• WORK TASK: The answer must repeat every record exactly, with all pictures omitted.

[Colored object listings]
┌──

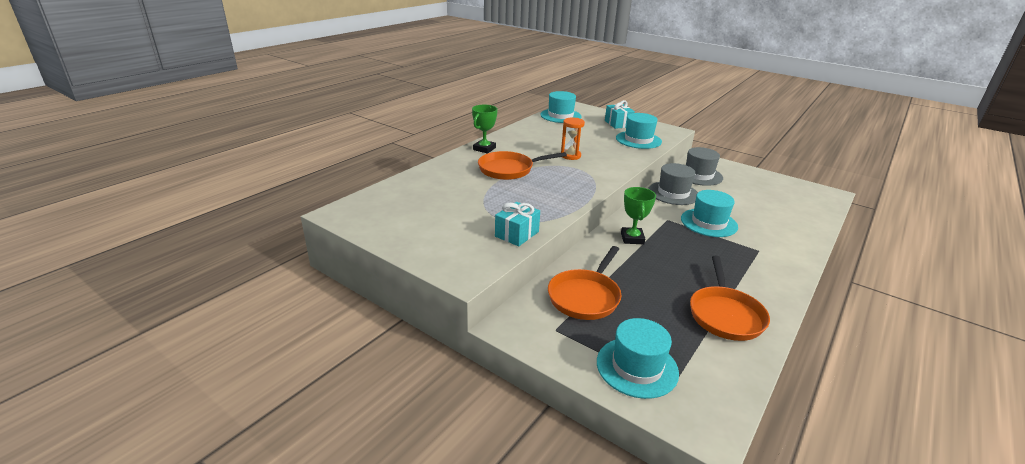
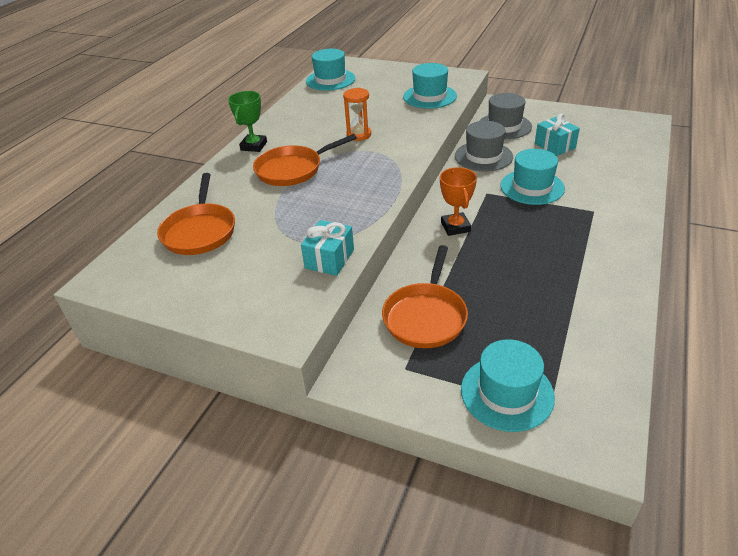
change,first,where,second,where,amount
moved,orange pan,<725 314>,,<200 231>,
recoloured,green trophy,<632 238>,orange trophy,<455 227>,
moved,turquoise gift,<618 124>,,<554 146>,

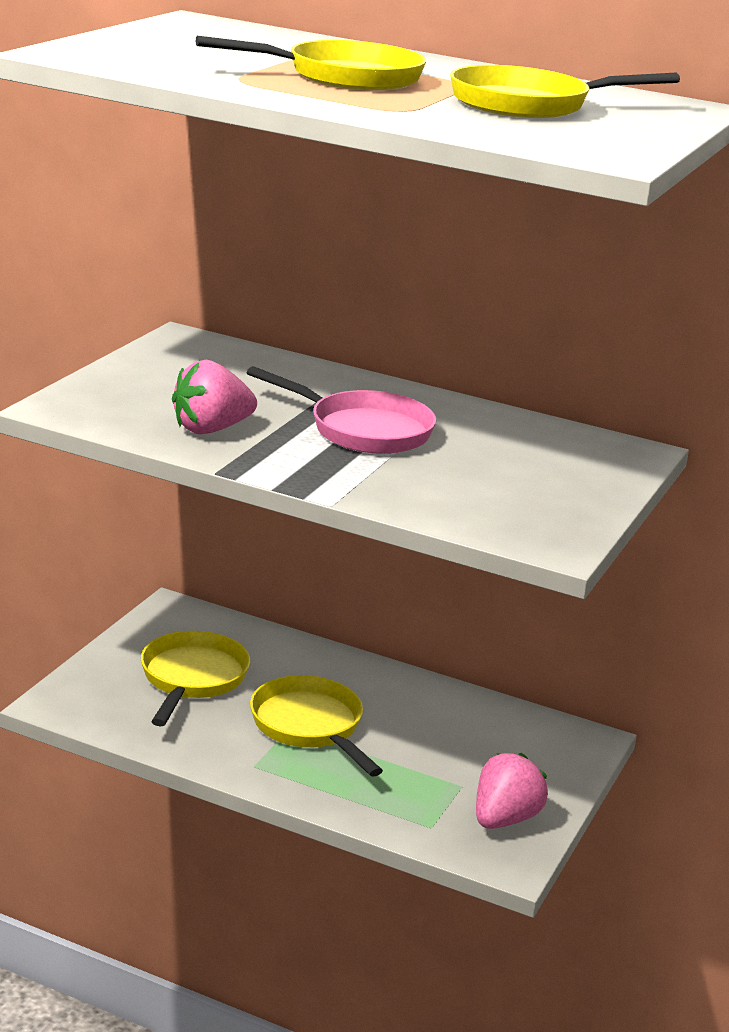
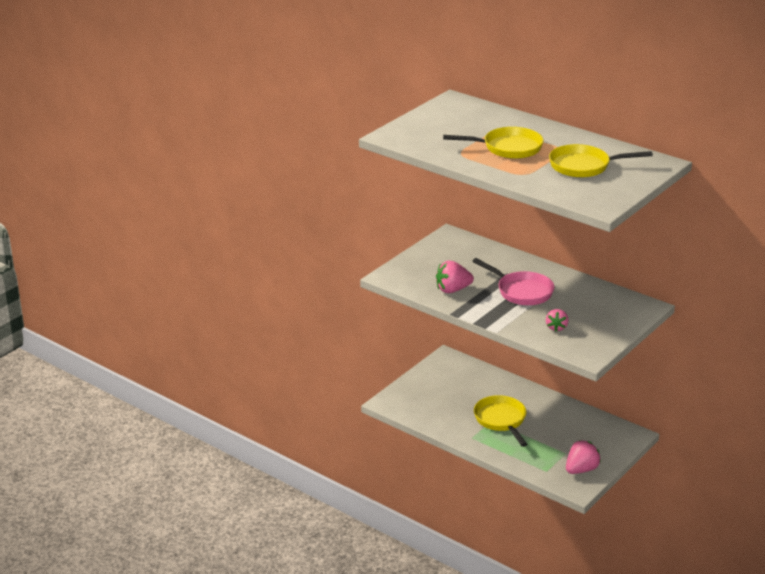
change,first,where,second,where,amount
added,,,pink strawberry,<556 327>,
removed,yellow pan,<192 679>,,,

└──

• EXPECTED OUTPUT:
change,first,where,second,where,amount
moved,orange pan,<725 314>,,<200 231>,
recoloured,green trophy,<632 238>,orange trophy,<455 227>,
moved,turquoise gift,<618 124>,,<554 146>,

change,first,where,second,where,amount
added,,,pink strawberry,<556 327>,
removed,yellow pan,<192 679>,,,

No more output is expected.